● What you have to do
Would you reproduce exactly the lines below from the one holding "camera: 85 degrees right, 5 degrees up" through the one holding "none -> brown goblet [702,349,752,447]", inclusive, and no others?

_ _ _ _ _ _ _

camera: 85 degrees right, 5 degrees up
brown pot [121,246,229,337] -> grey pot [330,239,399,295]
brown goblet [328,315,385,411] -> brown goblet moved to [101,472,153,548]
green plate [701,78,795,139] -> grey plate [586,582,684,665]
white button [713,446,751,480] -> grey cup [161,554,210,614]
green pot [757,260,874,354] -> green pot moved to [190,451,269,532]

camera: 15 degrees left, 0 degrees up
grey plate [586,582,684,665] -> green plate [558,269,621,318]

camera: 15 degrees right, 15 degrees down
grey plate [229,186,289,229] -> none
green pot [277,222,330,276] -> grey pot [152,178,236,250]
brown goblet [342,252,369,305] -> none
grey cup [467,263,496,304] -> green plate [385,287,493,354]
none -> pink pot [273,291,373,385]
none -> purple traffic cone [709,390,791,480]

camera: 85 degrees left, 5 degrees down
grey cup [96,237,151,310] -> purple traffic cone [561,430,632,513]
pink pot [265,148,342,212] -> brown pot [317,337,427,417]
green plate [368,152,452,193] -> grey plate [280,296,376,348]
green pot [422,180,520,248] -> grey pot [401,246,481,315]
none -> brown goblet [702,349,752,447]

_ _ _ _ _ _ _

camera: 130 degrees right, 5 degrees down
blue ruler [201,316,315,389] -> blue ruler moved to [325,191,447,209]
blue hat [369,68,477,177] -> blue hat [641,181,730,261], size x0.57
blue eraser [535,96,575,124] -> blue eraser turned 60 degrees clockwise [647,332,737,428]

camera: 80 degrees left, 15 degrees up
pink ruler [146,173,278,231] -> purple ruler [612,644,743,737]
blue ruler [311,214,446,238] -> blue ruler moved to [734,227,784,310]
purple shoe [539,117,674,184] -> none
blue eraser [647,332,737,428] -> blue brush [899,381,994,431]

_ _ _ _ _ _ _

● Output
camera: 85 degrees right, 5 degrees up
brown pot [121,246,229,337] -> grey pot [330,239,399,295]
brown goblet [328,315,385,411] -> brown goblet moved to [101,472,153,548]
green plate [701,78,795,139] -> grey plate [586,582,684,665]
white button [713,446,751,480] -> grey cup [161,554,210,614]
green pot [757,260,874,354] -> green pot moved to [190,451,269,532]

camera: 15 degrees left, 0 degrees up
grey plate [586,582,684,665] -> green plate [558,269,621,318]

camera: 15 degrees right, 15 degrees down
grey plate [229,186,289,229] -> none
green pot [277,222,330,276] -> grey pot [152,178,236,250]
brown goblet [342,252,369,305] -> none
grey cup [467,263,496,304] -> green plate [385,287,493,354]
none -> pink pot [273,291,373,385]
none -> purple traffic cone [709,390,791,480]

camera: 85 degrees left, 5 degrees down
grey cup [96,237,151,310] -> purple traffic cone [561,430,632,513]
pink pot [265,148,342,212] -> brown pot [317,337,427,417]
green plate [368,152,452,193] -> grey plate [280,296,376,348]
green pot [422,180,520,248] -> grey pot [401,246,481,315]
none -> brown goblet [702,349,752,447]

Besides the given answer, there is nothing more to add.